>>
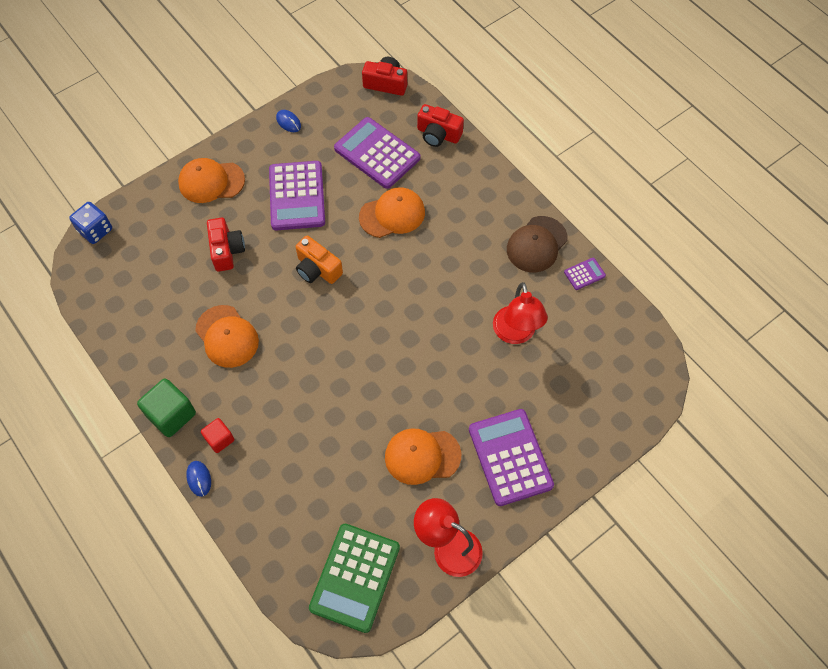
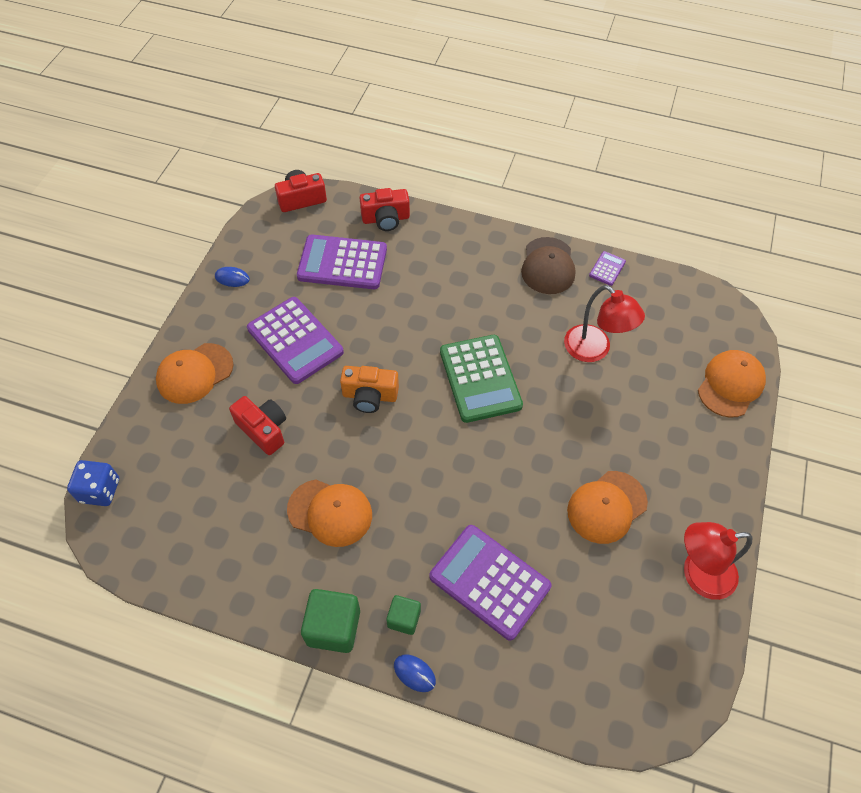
camera: 35 degrees left, 5 degrees down
(219, 439) = (404, 618): red cube -> green cube
(355, 577) = (643, 662): green calculator -> green calculator (480, 378)
(392, 214) = (401, 308): orange cap -> orange cap (730, 384)
(510, 457) = (680, 458): purple calculator -> purple calculator (489, 581)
<<
For this exercise, copy every line of the data that holds "calculator".

# ANSWER SPACE:
(355, 577) = (643, 662): green calculator -> green calculator (480, 378)
(510, 457) = (680, 458): purple calculator -> purple calculator (489, 581)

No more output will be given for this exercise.